▶ **What you should do**: Each entry should be returned exactly as written, with no pictures carried over.

▶ **Entries provided**:
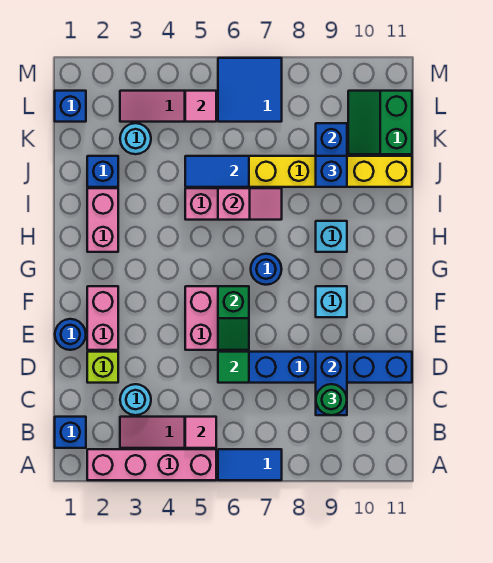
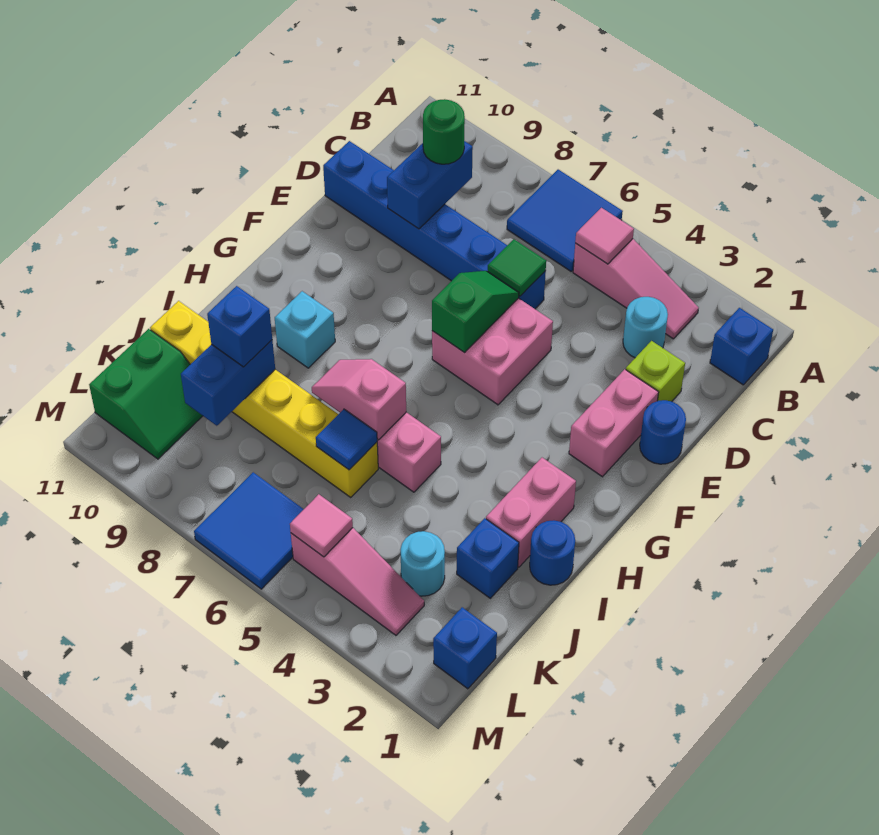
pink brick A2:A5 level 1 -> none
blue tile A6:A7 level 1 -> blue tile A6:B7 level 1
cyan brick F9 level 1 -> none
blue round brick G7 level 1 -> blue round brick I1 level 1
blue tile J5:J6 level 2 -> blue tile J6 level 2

▶ **Answer to this exercise**:
pink brick A2:A5 level 1 -> none
blue tile A6:A7 level 1 -> blue tile A6:B7 level 1
cyan brick F9 level 1 -> none
blue round brick G7 level 1 -> blue round brick I1 level 1
blue tile J5:J6 level 2 -> blue tile J6 level 2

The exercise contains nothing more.